WHAT YOU SHOULD DO> Repeat the data below in full. Pictures must not be part of the copy.

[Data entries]
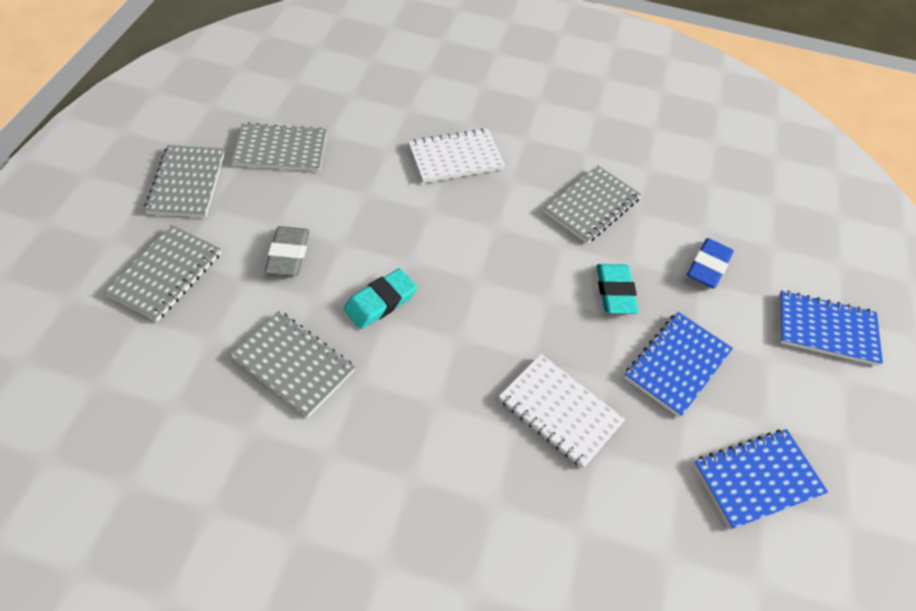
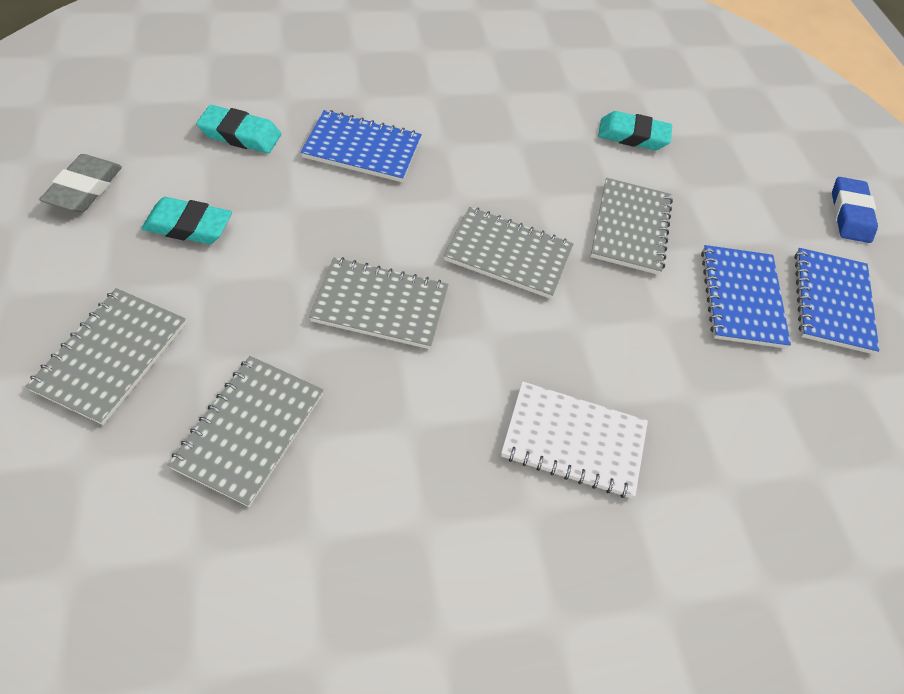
turquoise eraser: 2 -> 3
white notebook: 2 -> 1

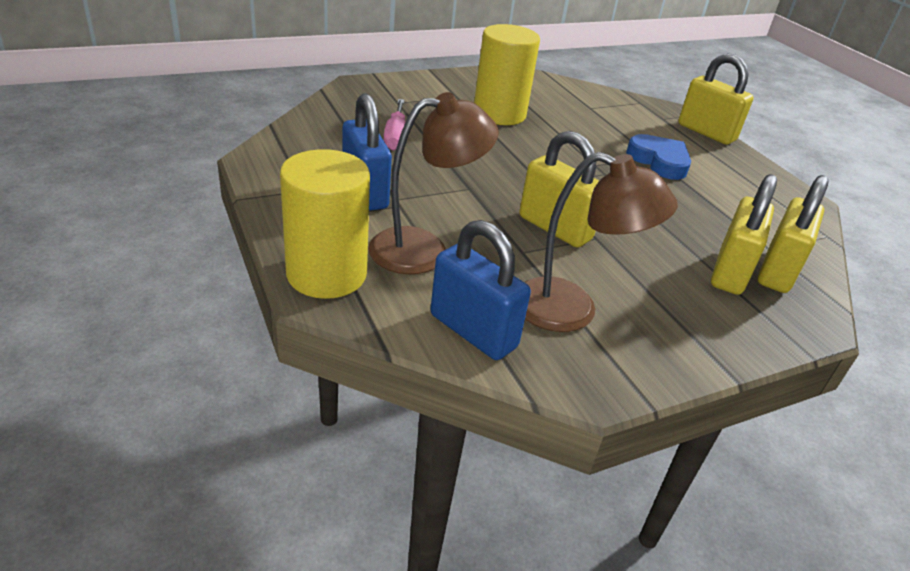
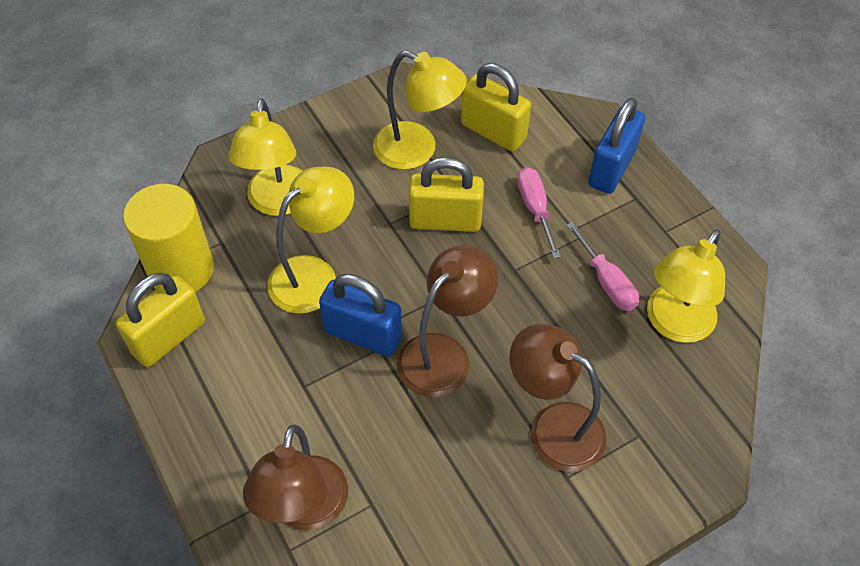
blue heart: 1 -> 0
brown lamp: 2 -> 3
pink screwdriver: 1 -> 2
yellow cylinder: 2 -> 1
yellow lamp: 0 -> 4
yellow padlock: 4 -> 3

ANSWER BELOW>
turquoise eraser: 2 -> 3
white notebook: 2 -> 1

blue heart: 1 -> 0
brown lamp: 2 -> 3
pink screwdriver: 1 -> 2
yellow cylinder: 2 -> 1
yellow lamp: 0 -> 4
yellow padlock: 4 -> 3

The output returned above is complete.